EXTRACTED INFORMATION Block Start
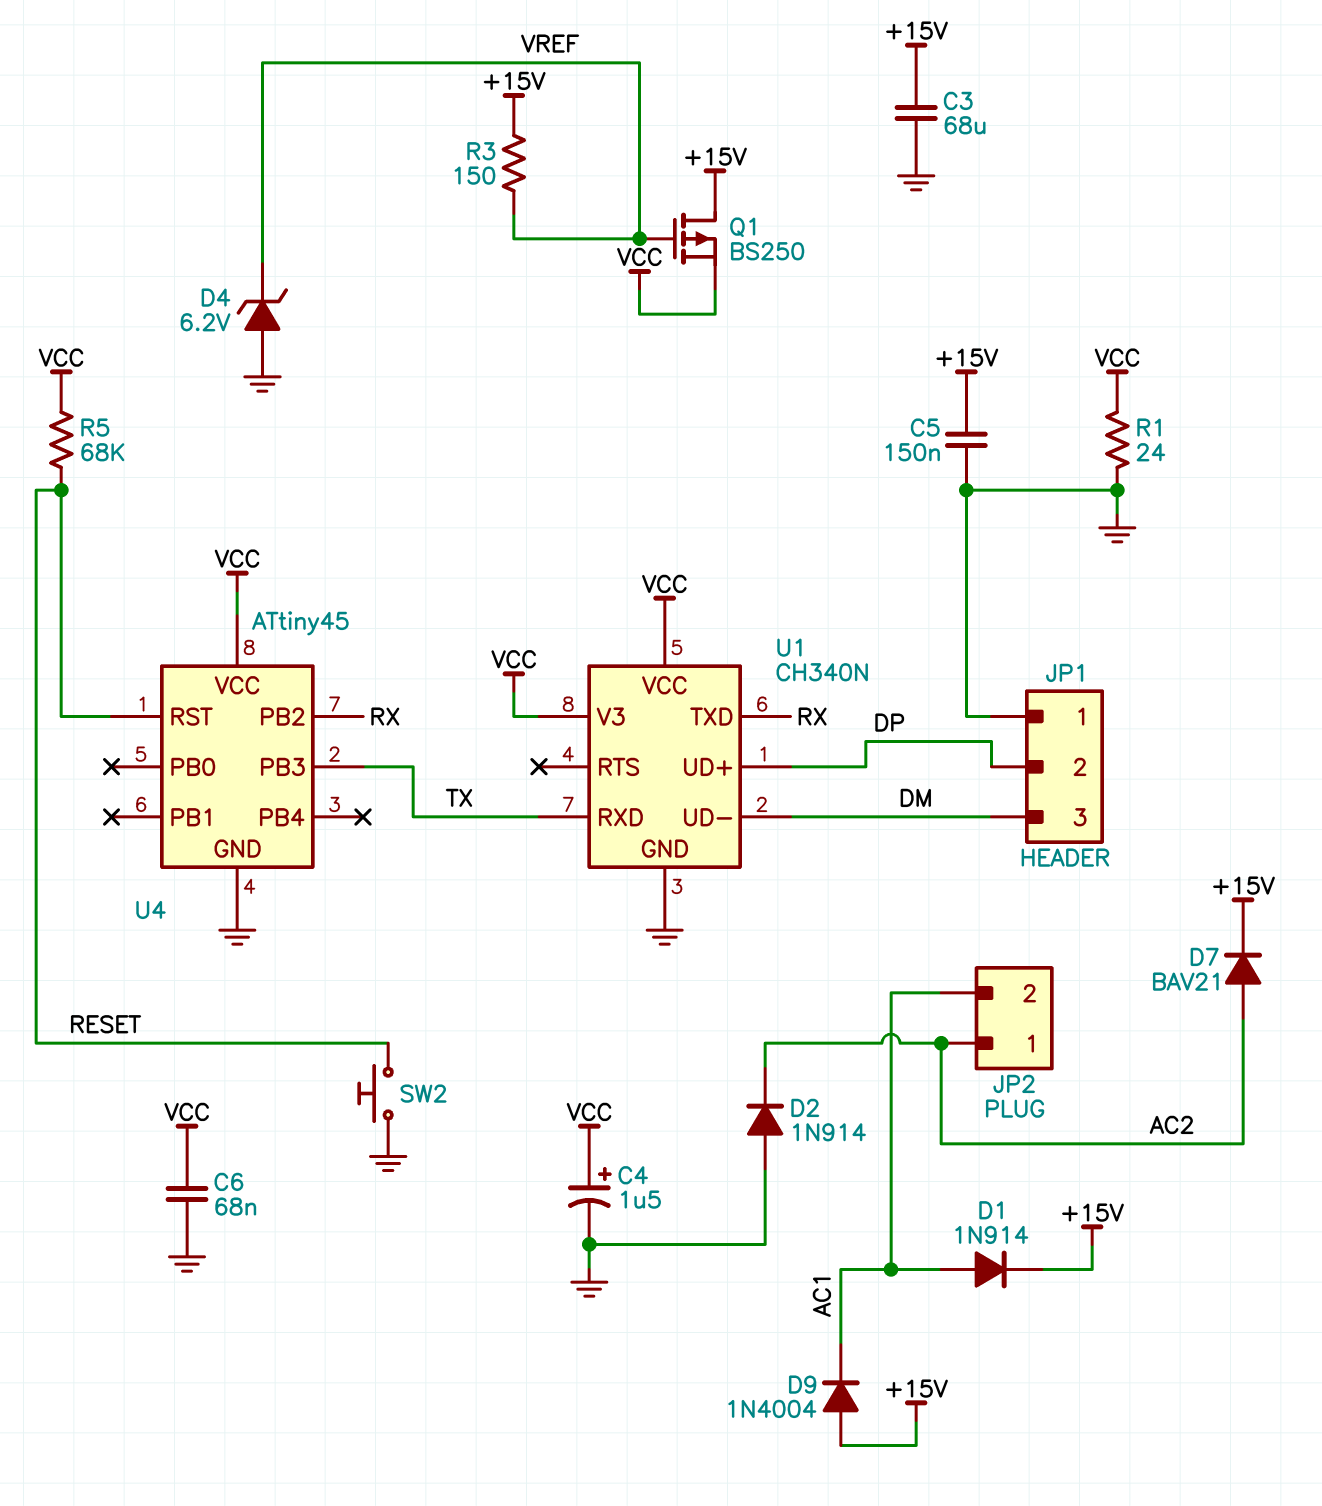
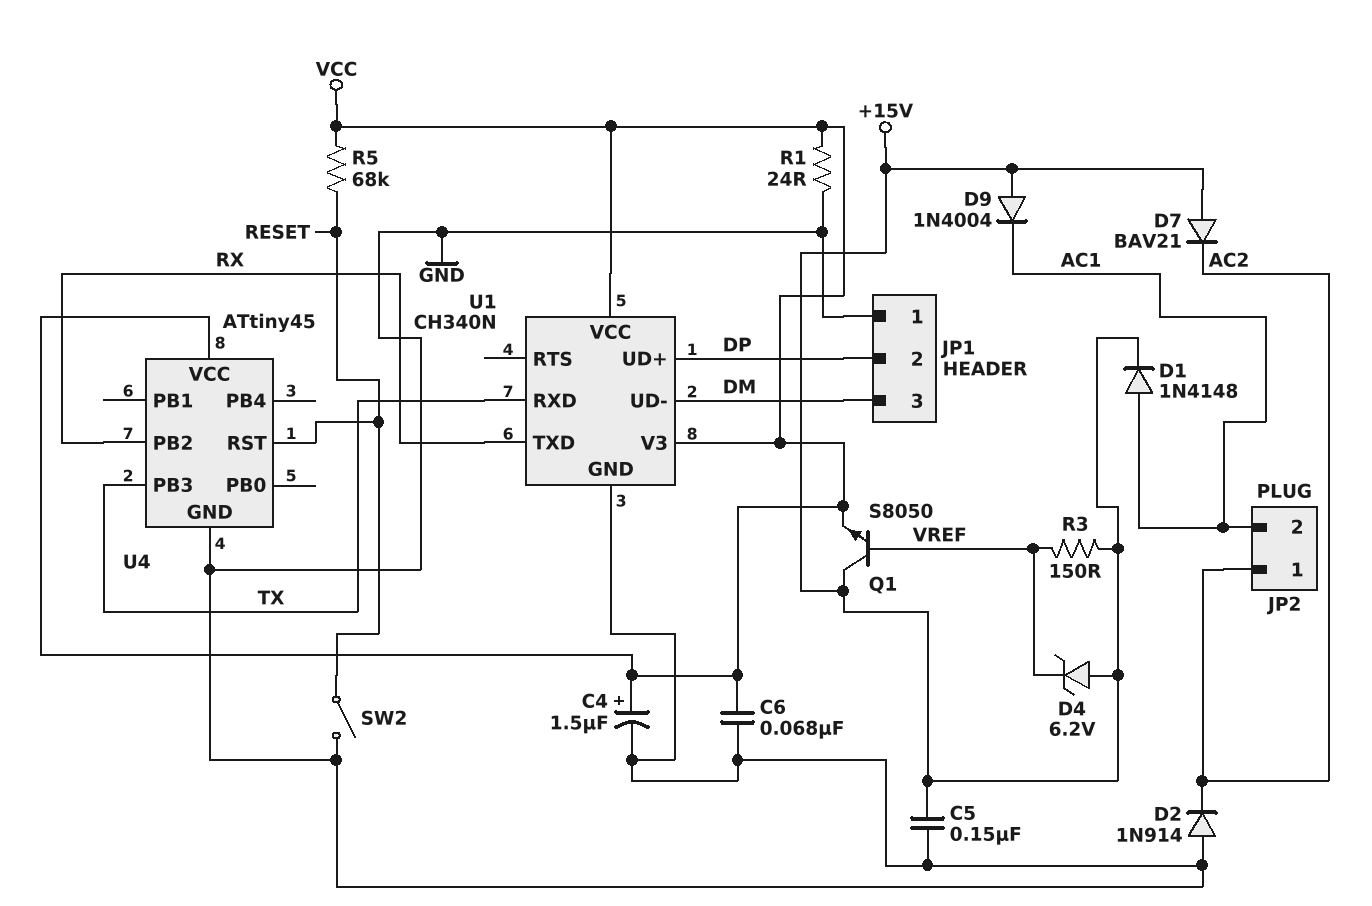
C3: 68uF (+15V, GND) -> none
D1: diode 1N914 (A AC1, K +15V) -> diode 1N4148 (A AC1, K +15V)
D4: zener 6.2V (A GND, K VREF) -> zener 6.2V (A +15V, K VREF)
D7: diode BAV21 (A AC2, K +15V) -> diode BAV21 (A +15V, K AC2)
Q1: PMOS BS250 (G VREF, D +15V, S VCC) -> NPN S8050 (B VREF, C +15V, E VCC)
SW2: button (GND, RESET) -> switch (GND, RESET)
EXTRACTED INFORMATION Block End
TASK PROMPT
Begin with the line that contains "D1: diode 1N914" and end with the last line of the records; set down every line in that span exactly, and nothing else.

EXERCISE RESPONSE
D1: diode 1N914 (A AC1, K +15V) -> diode 1N4148 (A AC1, K +15V)
D4: zener 6.2V (A GND, K VREF) -> zener 6.2V (A +15V, K VREF)
D7: diode BAV21 (A AC2, K +15V) -> diode BAV21 (A +15V, K AC2)
Q1: PMOS BS250 (G VREF, D +15V, S VCC) -> NPN S8050 (B VREF, C +15V, E VCC)
SW2: button (GND, RESET) -> switch (GND, RESET)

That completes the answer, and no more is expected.